Task goal:
If a line in the records below holds the word "brown", copy it.

Records from a data source:
========

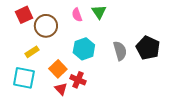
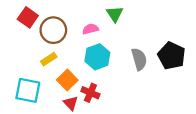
red square: (24, 15) -> (28, 17), turned -30
pink semicircle: (77, 15) -> (90, 29), moved, turned 96
yellow rectangle: (32, 52) -> (49, 59), moved

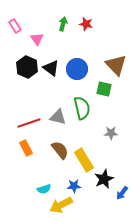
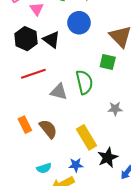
blue circle: (77, 69) -> (79, 23), moved
red line: (29, 123) -> (33, 74), moved
brown semicircle: (60, 150) -> (48, 129), moved

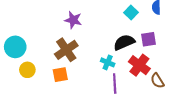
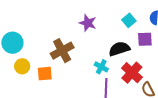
purple star: (73, 20) -> (88, 23), moved
purple square: (148, 39) -> (145, 39), moved
orange square: (60, 75) -> (45, 74), moved

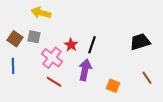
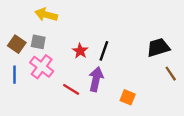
pink cross: (52, 58) -> (42, 67), moved
brown line: (147, 78) -> (171, 74), moved
red line: (54, 82) -> (71, 89), moved

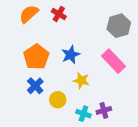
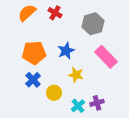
gray hexagon: (119, 26) -> (93, 24), moved
orange pentagon: (36, 57) -> (34, 53), turned 30
cyan cross: (83, 114) -> (78, 106), turned 32

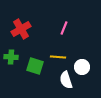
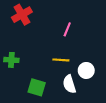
red cross: (21, 29) -> (22, 15), moved
green square: (35, 66) -> (37, 87), moved

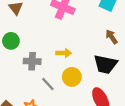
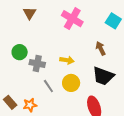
brown arrow: (112, 37) -> (101, 48), moved
green circle: (11, 41) -> (20, 52), moved

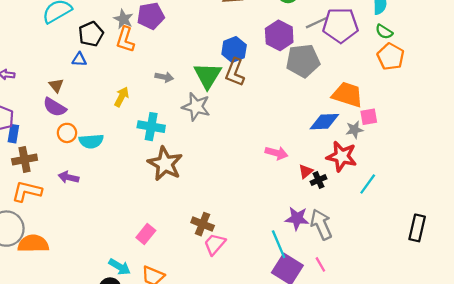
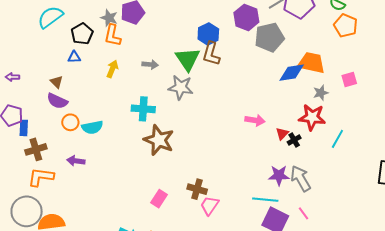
yellow arrow: (122, 97) -> (112, 69), moved
pink square: (369, 117) -> (349, 80), moved
blue diamond: (324, 122) -> (292, 73), moved
pink rectangle: (146, 234) -> (159, 199), moved
cyan line: (279, 244) -> (265, 200), turned -55

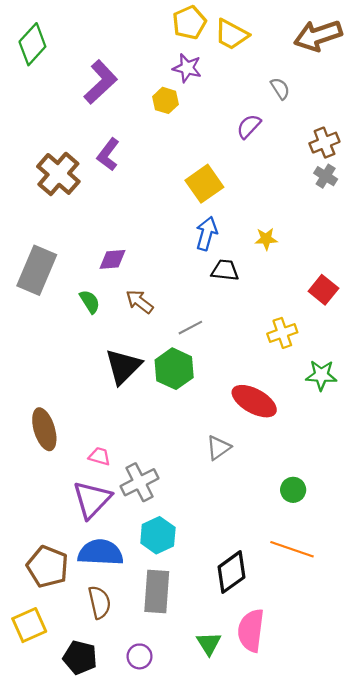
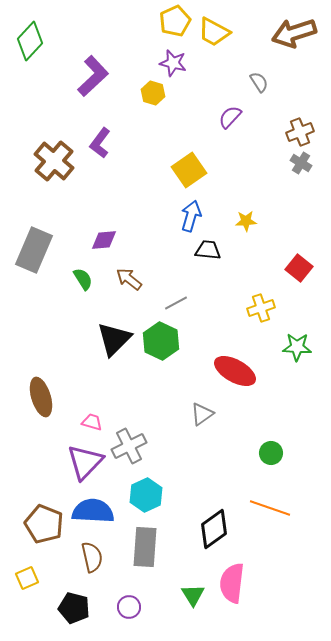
yellow square: (29, 625) -> (27, 578), size x0.7

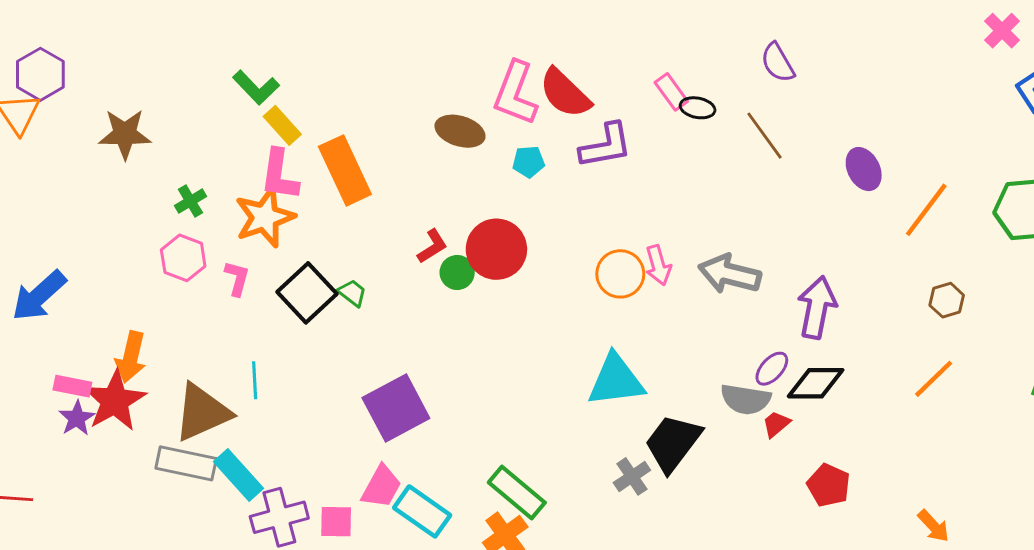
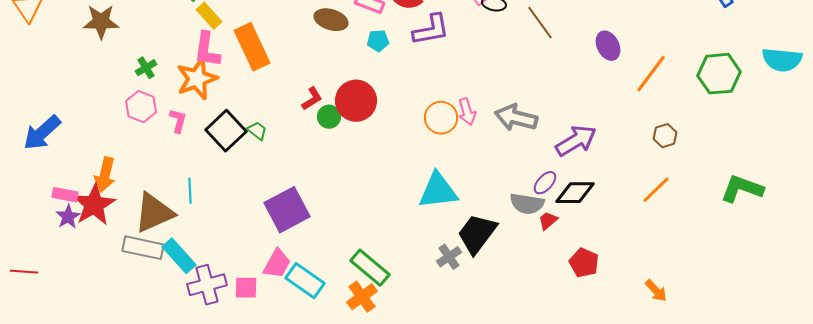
purple arrow: (817, 307) -> (576, 141), turned 48

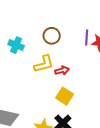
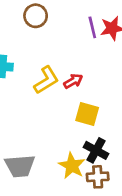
brown circle: (52, 36) -> (36, 16), moved

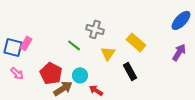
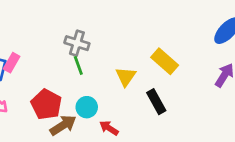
gray cross: (95, 29) -> (77, 43), moved
green line: (74, 45) -> (78, 65), turned 32

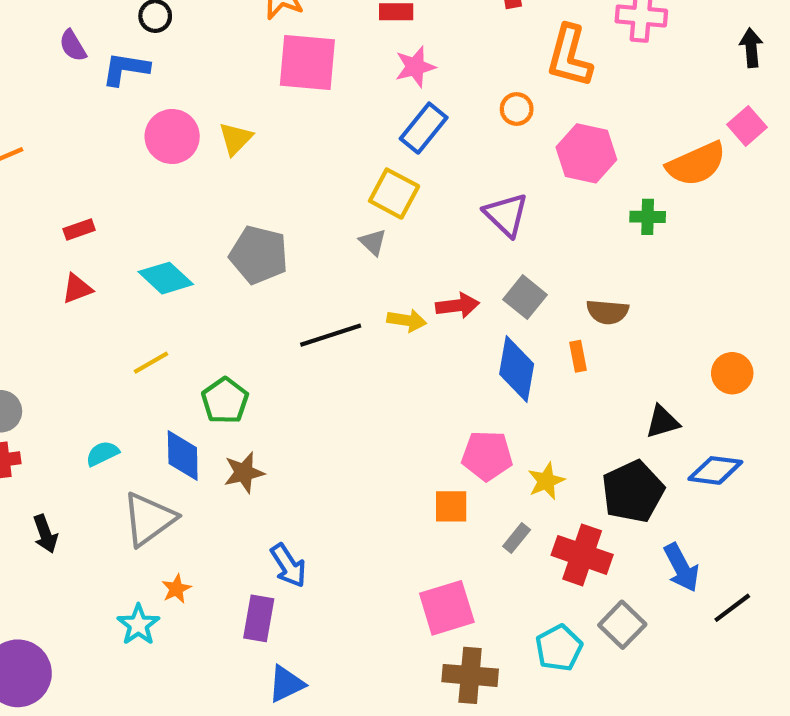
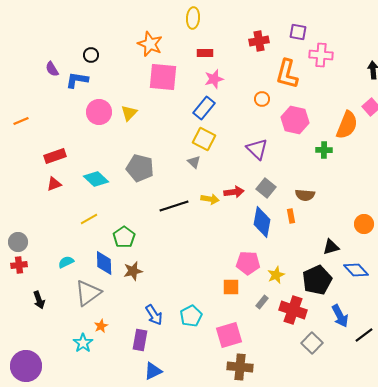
blue rectangle: (424, 128) -> (204, 108), moved
orange semicircle: (696, 164) -> (347, 125), turned -44
red rectangle: (79, 229) -> (55, 156), size x1.5
blue diamond: (715, 470) -> (356, 270), turned 40
cyan pentagon: (559, 648) -> (191, 316), moved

========

Written reply:
brown semicircle: (60, 150) -> (48, 129), moved
brown line: (147, 78) -> (171, 74), moved
brown arrow: (112, 37) -> (101, 48), moved
brown circle: (52, 36) -> (36, 16), moved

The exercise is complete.